Please copy out every line in the entries that includes the word "TRIG".

_Structured diff data_
+--

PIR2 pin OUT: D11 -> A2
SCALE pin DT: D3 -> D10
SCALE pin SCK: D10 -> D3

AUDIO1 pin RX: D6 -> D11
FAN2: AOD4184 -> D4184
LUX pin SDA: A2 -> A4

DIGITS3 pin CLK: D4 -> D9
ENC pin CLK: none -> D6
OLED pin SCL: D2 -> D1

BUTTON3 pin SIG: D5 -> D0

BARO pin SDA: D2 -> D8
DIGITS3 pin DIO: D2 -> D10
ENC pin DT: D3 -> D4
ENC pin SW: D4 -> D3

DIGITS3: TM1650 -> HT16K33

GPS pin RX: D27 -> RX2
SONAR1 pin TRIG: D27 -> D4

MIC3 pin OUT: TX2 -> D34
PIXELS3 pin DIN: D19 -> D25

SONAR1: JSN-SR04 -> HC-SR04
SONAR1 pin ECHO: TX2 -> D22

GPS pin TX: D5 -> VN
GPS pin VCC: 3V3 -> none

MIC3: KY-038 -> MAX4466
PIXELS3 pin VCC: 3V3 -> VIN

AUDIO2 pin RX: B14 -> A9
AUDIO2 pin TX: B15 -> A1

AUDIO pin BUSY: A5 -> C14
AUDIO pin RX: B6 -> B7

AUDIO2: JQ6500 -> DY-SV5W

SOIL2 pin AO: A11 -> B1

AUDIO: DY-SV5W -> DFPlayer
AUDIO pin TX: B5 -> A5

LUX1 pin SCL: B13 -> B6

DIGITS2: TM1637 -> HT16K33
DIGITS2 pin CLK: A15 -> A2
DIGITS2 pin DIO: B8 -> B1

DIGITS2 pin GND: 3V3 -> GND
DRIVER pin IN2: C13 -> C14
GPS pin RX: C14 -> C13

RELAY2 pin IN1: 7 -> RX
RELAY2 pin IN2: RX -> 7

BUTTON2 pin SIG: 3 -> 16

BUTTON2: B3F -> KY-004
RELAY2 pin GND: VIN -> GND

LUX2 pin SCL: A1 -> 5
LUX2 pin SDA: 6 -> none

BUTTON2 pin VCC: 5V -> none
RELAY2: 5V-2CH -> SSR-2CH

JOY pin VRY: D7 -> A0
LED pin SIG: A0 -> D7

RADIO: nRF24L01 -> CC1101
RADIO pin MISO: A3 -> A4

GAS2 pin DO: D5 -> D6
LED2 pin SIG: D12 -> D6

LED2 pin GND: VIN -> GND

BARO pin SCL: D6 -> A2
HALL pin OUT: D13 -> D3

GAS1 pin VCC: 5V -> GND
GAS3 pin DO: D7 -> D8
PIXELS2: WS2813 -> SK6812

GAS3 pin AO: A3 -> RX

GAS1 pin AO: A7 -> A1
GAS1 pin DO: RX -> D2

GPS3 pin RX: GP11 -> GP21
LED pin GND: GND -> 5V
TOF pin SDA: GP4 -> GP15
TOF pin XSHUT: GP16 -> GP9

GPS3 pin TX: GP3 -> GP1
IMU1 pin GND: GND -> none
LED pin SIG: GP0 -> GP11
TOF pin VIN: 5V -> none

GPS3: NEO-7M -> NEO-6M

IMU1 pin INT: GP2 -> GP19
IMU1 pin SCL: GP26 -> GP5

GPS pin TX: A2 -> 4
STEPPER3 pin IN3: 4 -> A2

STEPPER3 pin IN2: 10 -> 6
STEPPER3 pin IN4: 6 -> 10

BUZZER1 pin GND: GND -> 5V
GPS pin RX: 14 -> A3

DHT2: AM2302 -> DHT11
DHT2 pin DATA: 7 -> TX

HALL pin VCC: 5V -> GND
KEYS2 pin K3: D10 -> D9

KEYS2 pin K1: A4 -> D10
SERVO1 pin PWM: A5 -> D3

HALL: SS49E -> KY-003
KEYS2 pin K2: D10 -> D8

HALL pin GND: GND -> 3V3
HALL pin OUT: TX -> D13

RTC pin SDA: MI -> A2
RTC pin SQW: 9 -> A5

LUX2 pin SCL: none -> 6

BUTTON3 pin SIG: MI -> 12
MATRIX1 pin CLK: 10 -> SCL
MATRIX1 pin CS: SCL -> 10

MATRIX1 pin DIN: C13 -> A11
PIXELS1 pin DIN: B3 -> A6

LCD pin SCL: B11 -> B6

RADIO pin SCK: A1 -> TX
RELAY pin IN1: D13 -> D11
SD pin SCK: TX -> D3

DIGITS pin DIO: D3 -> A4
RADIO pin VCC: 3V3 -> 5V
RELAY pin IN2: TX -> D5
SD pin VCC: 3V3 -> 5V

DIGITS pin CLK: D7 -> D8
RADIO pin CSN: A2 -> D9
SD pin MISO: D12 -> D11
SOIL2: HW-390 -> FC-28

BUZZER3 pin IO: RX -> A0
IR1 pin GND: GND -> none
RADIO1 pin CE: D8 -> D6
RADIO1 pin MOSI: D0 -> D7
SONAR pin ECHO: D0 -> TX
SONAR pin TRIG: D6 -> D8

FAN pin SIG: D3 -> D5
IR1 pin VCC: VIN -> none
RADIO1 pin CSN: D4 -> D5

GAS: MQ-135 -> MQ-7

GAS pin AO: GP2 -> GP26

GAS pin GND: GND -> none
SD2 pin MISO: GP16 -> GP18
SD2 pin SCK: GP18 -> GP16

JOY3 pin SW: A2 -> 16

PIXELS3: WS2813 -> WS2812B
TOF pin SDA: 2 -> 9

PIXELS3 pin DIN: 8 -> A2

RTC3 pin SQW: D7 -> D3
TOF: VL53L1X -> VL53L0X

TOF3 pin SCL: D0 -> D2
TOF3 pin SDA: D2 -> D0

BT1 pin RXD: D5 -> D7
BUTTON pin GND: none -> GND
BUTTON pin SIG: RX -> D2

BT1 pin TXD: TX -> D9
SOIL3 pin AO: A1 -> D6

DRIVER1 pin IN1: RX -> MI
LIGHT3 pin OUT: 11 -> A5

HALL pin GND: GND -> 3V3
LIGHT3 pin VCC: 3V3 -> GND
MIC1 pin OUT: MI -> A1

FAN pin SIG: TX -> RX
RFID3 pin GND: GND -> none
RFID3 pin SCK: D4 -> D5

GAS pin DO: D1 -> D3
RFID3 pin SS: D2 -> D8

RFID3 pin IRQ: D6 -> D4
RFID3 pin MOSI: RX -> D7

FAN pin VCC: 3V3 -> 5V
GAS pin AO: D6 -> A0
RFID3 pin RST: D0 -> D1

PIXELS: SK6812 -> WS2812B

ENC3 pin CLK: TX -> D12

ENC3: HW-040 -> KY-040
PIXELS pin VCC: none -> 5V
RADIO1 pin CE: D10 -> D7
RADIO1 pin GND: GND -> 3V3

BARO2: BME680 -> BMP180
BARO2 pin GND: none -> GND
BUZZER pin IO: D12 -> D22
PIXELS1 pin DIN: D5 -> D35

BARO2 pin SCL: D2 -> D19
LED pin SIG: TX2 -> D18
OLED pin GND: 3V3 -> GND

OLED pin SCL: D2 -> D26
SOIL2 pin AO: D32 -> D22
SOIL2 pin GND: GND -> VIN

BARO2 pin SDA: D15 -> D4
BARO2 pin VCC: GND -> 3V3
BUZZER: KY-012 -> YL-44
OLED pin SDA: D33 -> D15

+--

_SOLUTION TO THIS EXERCISE_
SONAR1 pin TRIG: D27 -> D4
SONAR pin TRIG: D6 -> D8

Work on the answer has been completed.